WHAT YOU WILL DO: Extract the records in full, leaving every picture out.

AVAILABLE DATA:
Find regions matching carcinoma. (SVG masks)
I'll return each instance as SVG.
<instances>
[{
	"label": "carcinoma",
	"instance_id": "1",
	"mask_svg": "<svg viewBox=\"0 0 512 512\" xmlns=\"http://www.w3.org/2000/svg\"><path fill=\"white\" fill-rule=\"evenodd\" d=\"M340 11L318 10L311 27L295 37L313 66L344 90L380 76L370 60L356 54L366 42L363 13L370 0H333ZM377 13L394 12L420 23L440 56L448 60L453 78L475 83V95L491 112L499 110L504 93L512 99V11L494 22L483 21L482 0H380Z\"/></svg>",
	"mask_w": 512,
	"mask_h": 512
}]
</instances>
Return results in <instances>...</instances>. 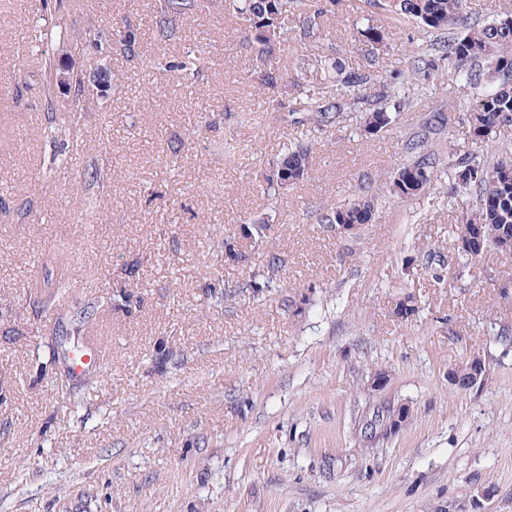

FINAL ANSWER:
Find regions matching carcinoma. (SVG masks)
I'll return each instance as SVG.
<instances>
[{
	"label": "carcinoma",
	"instance_id": "1",
	"mask_svg": "<svg viewBox=\"0 0 512 512\" xmlns=\"http://www.w3.org/2000/svg\"><path fill=\"white\" fill-rule=\"evenodd\" d=\"M340 11L318 10L311 27L295 37L313 66L344 90L380 76L370 60L356 54L366 42L363 13L370 0H333ZM377 13L394 12L420 23L440 56L448 60L453 78L475 83V95L491 112L499 110L504 93L512 99V11L494 22L483 21L482 0H380Z\"/></svg>",
	"mask_w": 512,
	"mask_h": 512
}]
</instances>
Return results in <instances>...</instances>. 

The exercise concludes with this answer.